- _Work to complete_
With the pictures left out, print exactly the lines below that run from the one containing "pink duck: 0 -> 1" through the one containing "blue mug: 3 -> 5".

(Scene comparison data)

+++

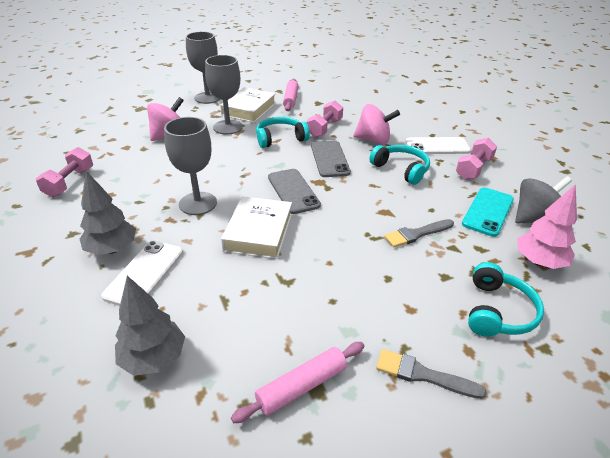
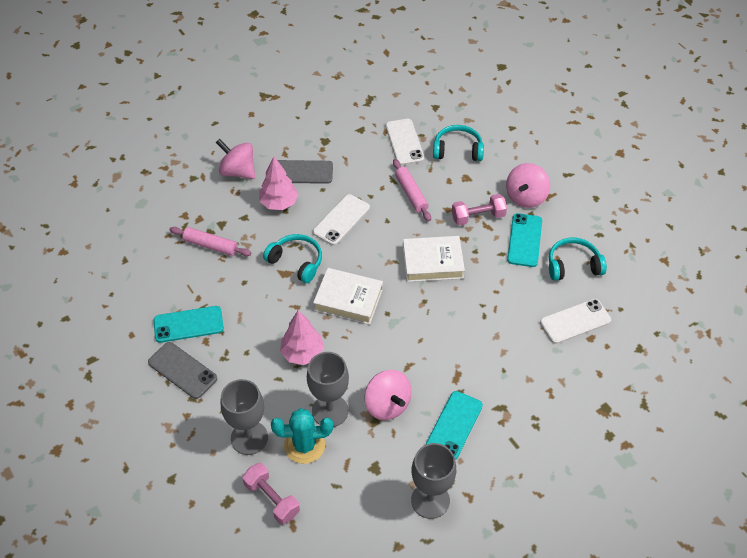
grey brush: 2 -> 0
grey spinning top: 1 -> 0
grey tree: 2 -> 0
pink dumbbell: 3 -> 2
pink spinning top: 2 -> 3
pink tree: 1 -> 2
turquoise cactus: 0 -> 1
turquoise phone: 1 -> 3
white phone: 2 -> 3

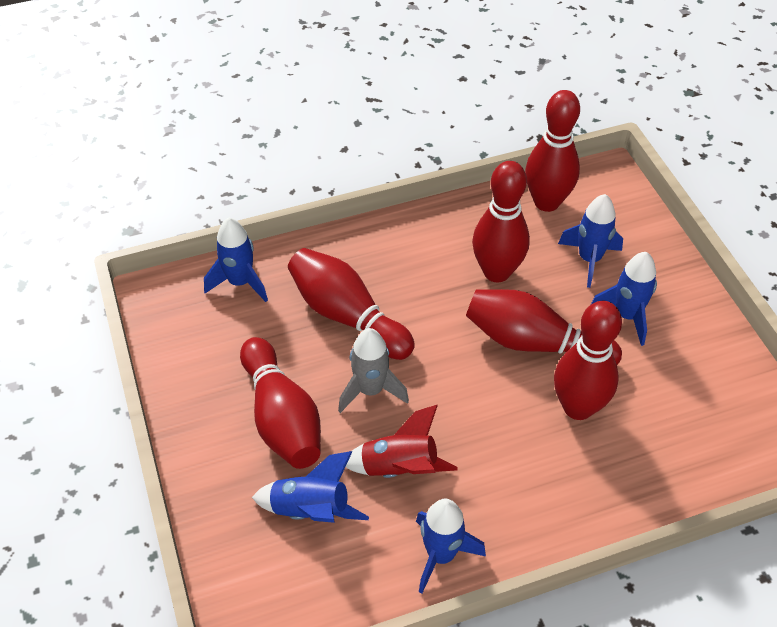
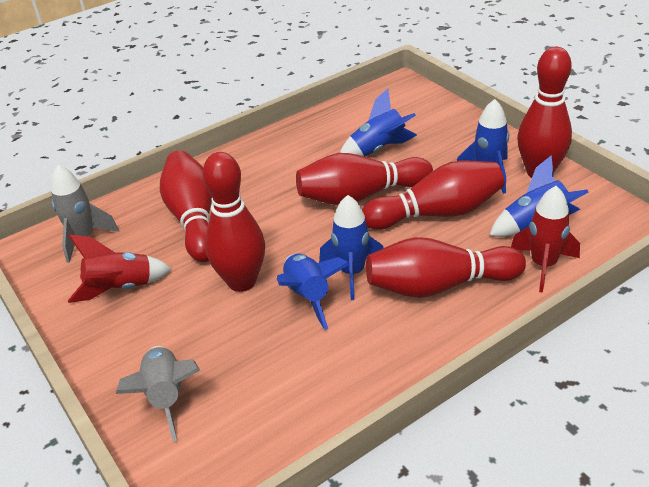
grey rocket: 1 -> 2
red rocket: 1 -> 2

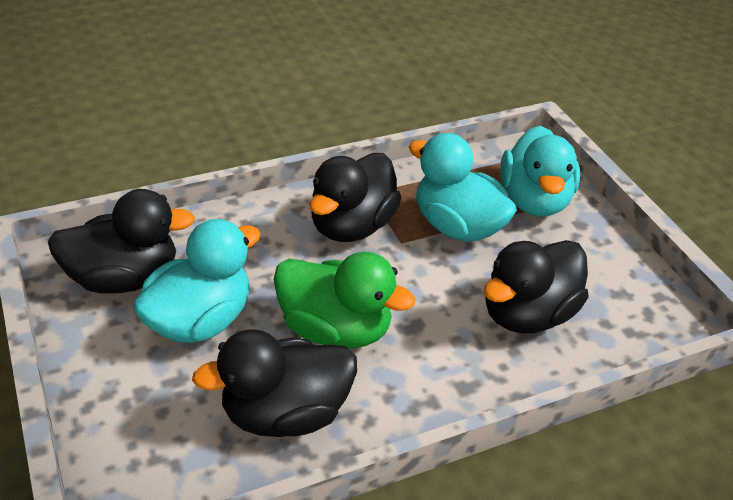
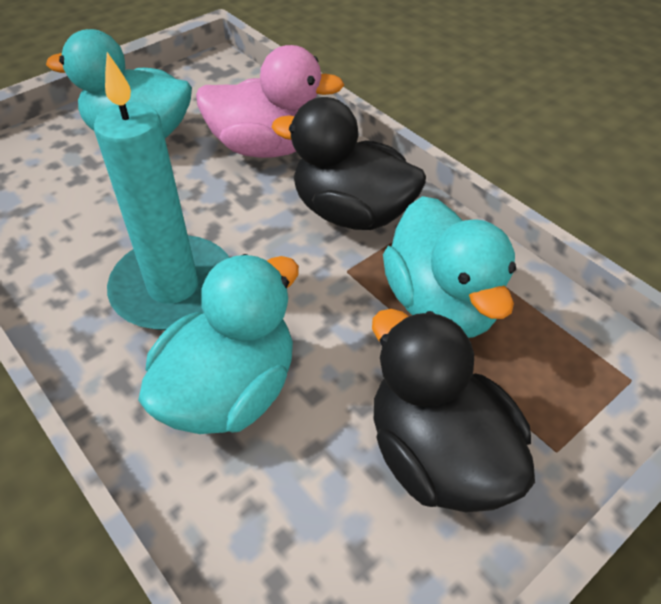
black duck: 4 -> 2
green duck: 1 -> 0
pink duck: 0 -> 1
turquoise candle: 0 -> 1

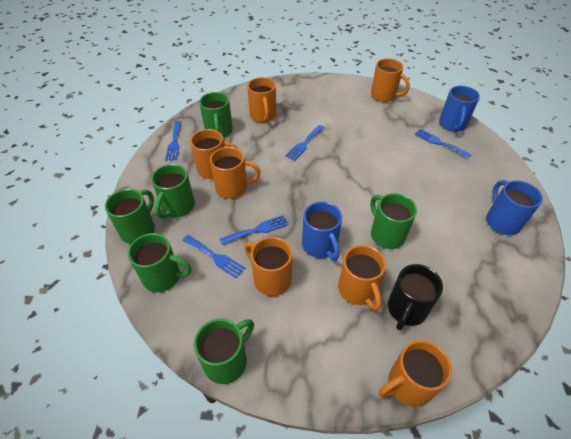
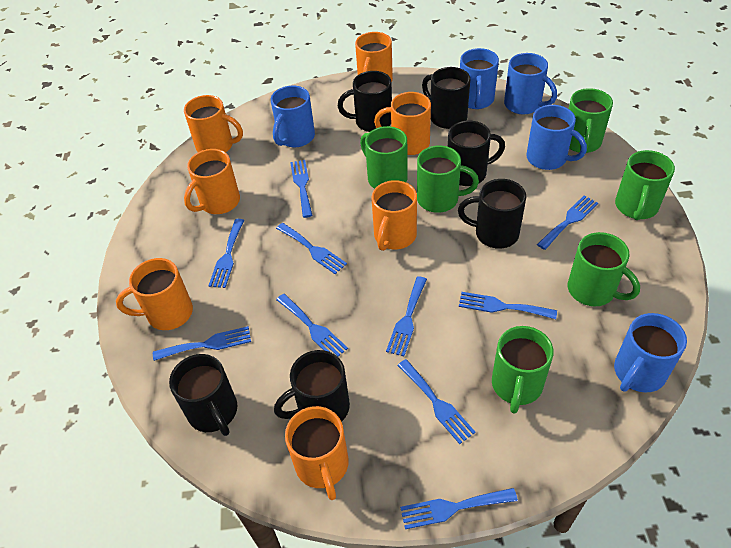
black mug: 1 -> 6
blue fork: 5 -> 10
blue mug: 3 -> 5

+++

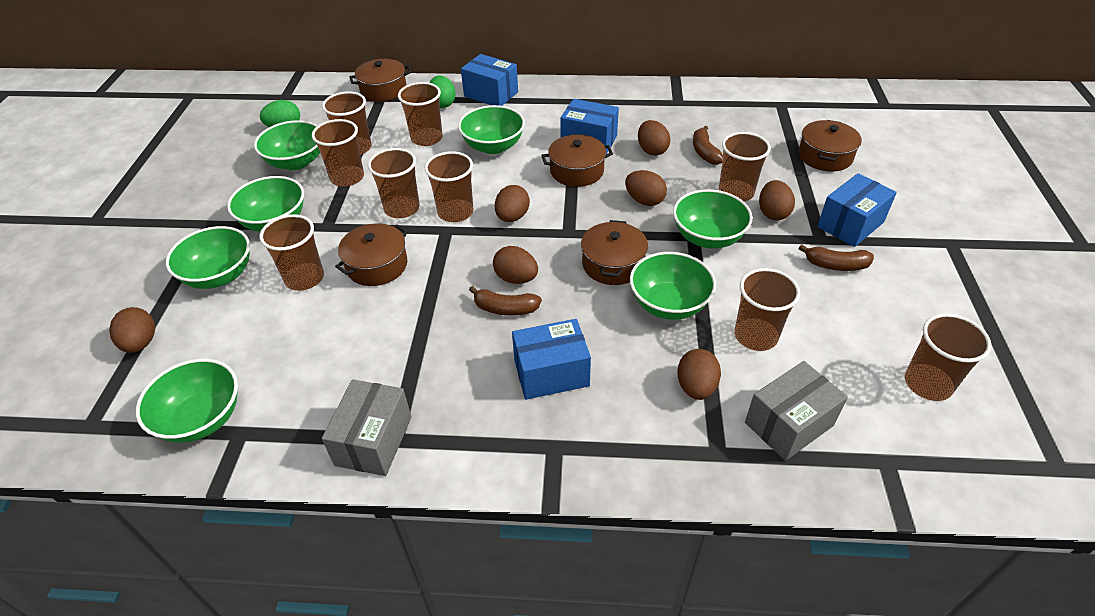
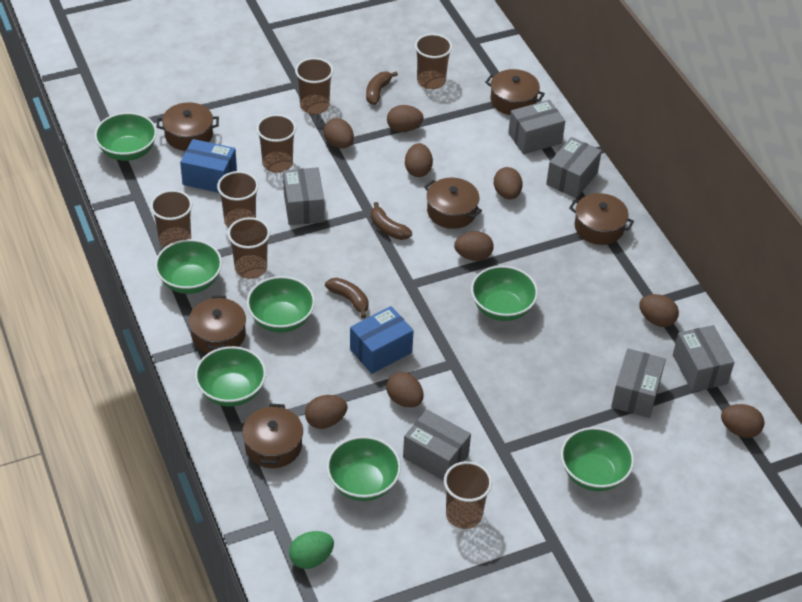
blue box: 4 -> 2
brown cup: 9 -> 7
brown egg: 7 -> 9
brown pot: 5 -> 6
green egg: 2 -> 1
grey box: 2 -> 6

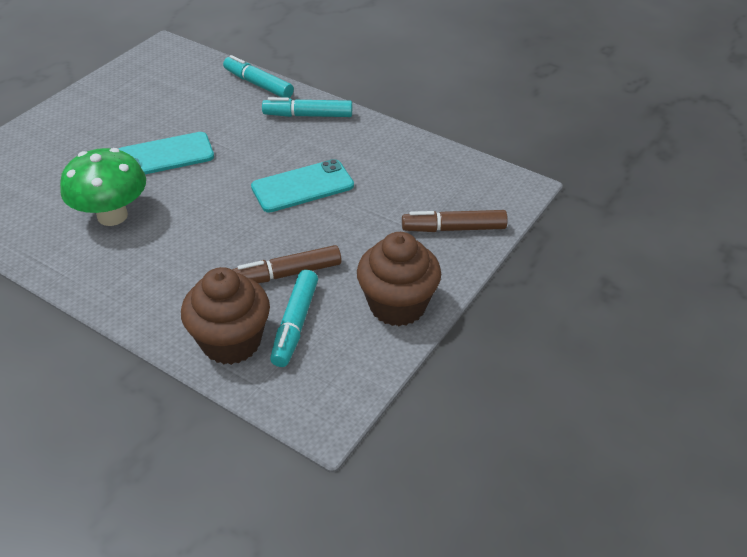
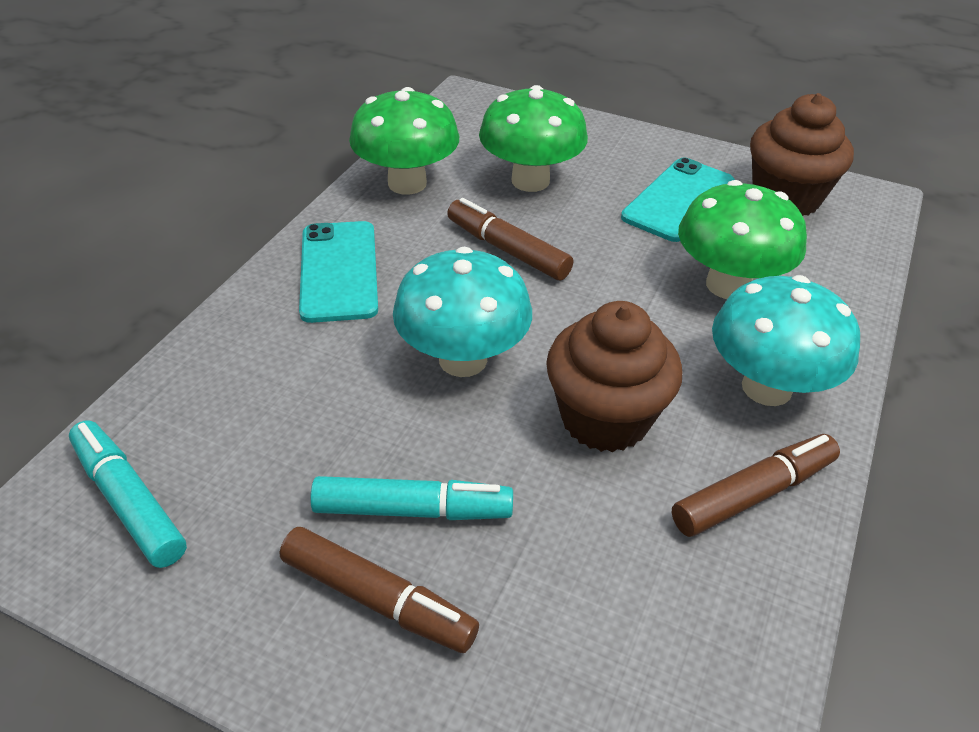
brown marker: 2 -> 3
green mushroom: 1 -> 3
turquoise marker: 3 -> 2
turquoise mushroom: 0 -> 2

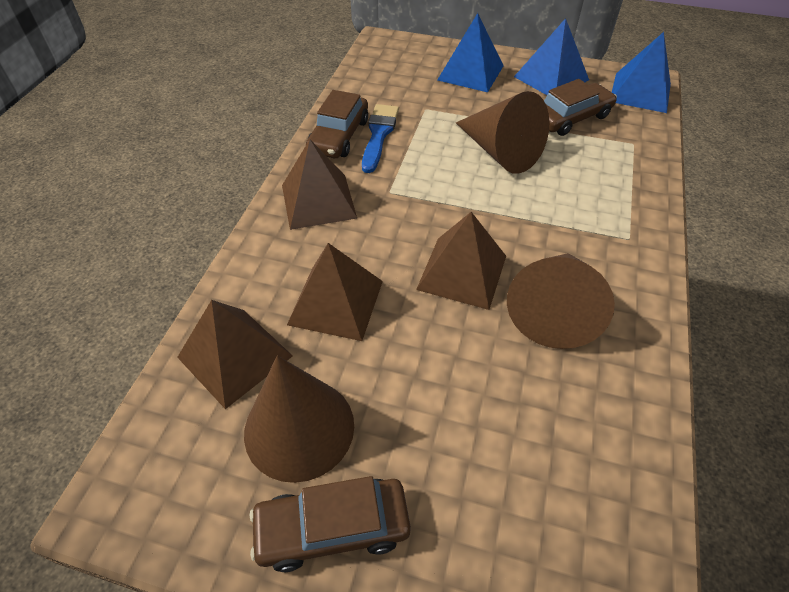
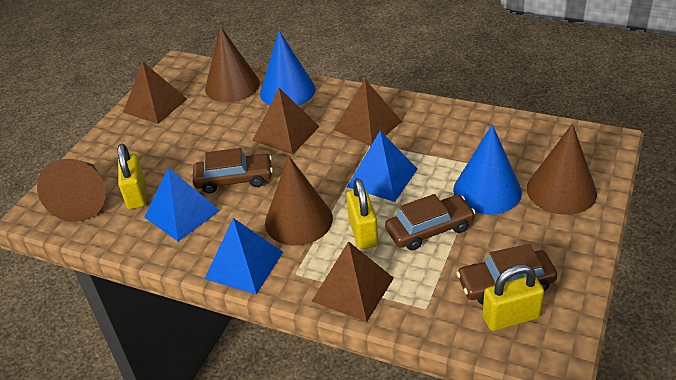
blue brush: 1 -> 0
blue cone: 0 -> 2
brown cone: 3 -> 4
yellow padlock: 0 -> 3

+++

- _Task result_
pink duck: 0 -> 1
turquoise candle: 0 -> 1

black mug: 1 -> 6
blue fork: 5 -> 10
blue mug: 3 -> 5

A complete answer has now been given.